━━ SOURCE INFORMATION
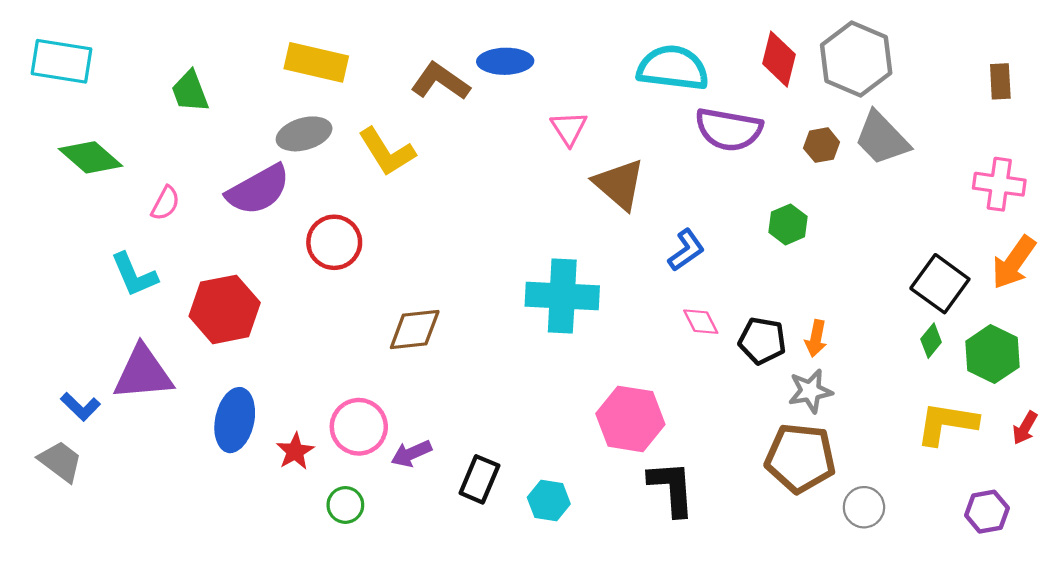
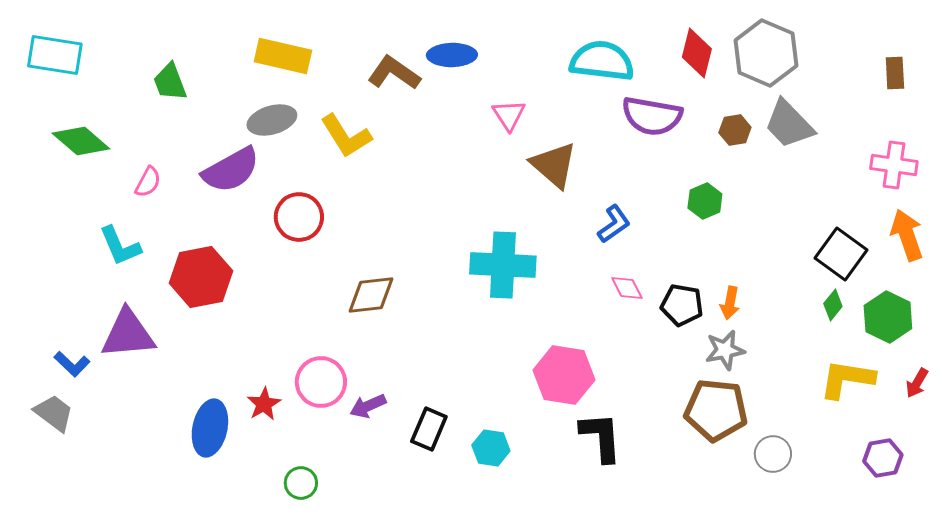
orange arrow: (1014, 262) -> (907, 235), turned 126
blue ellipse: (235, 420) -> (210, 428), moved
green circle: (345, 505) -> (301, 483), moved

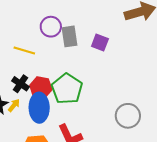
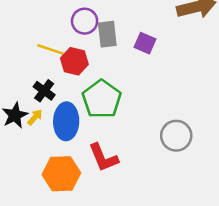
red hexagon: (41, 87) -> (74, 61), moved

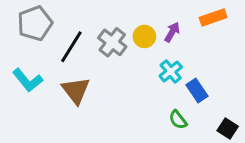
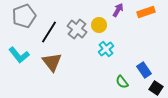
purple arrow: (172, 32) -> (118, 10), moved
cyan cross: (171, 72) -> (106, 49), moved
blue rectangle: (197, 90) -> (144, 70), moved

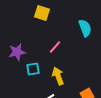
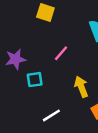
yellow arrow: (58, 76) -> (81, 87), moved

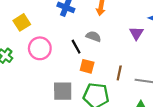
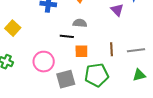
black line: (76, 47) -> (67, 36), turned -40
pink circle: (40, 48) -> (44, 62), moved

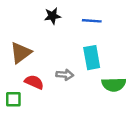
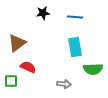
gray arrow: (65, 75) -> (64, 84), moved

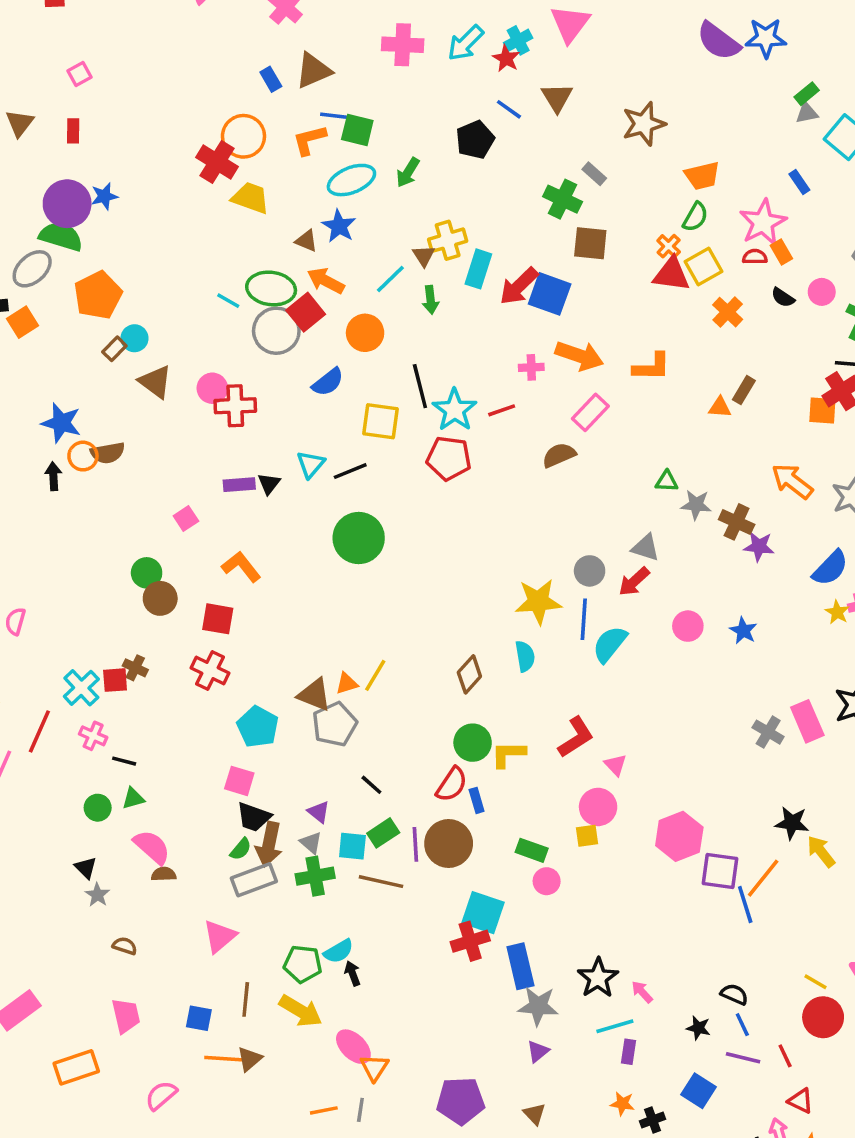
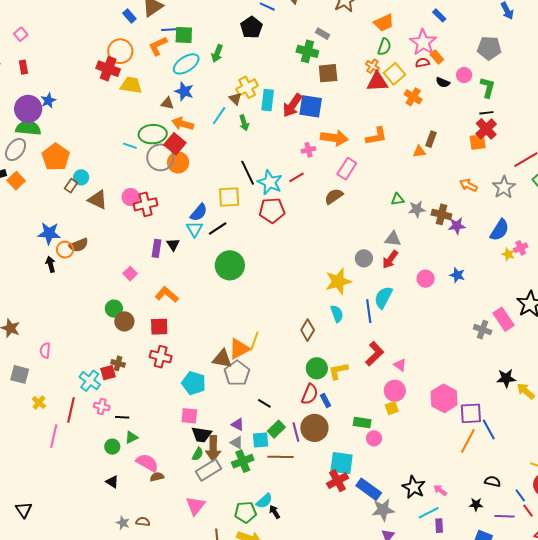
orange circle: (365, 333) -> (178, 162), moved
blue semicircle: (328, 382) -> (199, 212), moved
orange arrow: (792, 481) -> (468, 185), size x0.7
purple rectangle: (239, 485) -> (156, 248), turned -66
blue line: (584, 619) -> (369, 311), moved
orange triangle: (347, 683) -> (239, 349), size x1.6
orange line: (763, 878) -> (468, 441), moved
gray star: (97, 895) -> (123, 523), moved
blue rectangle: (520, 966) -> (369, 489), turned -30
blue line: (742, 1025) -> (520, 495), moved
━━━━
WHAT TO DO: Would you set down the records exactly, with no pictures included?

WRITTEN RESPONSE:
orange arrow: (1014, 262) -> (907, 235), turned 126
blue ellipse: (235, 420) -> (210, 428), moved
green circle: (345, 505) -> (301, 483), moved

red hexagon: (41, 87) -> (74, 61), moved

purple arrow: (172, 32) -> (118, 10), moved
cyan cross: (171, 72) -> (106, 49), moved
blue rectangle: (197, 90) -> (144, 70), moved

yellow arrow: (58, 76) -> (81, 87), moved

black line: (76, 47) -> (67, 36), turned -40
pink circle: (40, 48) -> (44, 62), moved

gray arrow: (65, 75) -> (64, 84), moved

orange circle: (365, 333) -> (178, 162), moved
blue semicircle: (328, 382) -> (199, 212), moved
orange arrow: (792, 481) -> (468, 185), size x0.7
purple rectangle: (239, 485) -> (156, 248), turned -66
blue line: (584, 619) -> (369, 311), moved
orange triangle: (347, 683) -> (239, 349), size x1.6
orange line: (763, 878) -> (468, 441), moved
gray star: (97, 895) -> (123, 523), moved
blue rectangle: (520, 966) -> (369, 489), turned -30
blue line: (742, 1025) -> (520, 495), moved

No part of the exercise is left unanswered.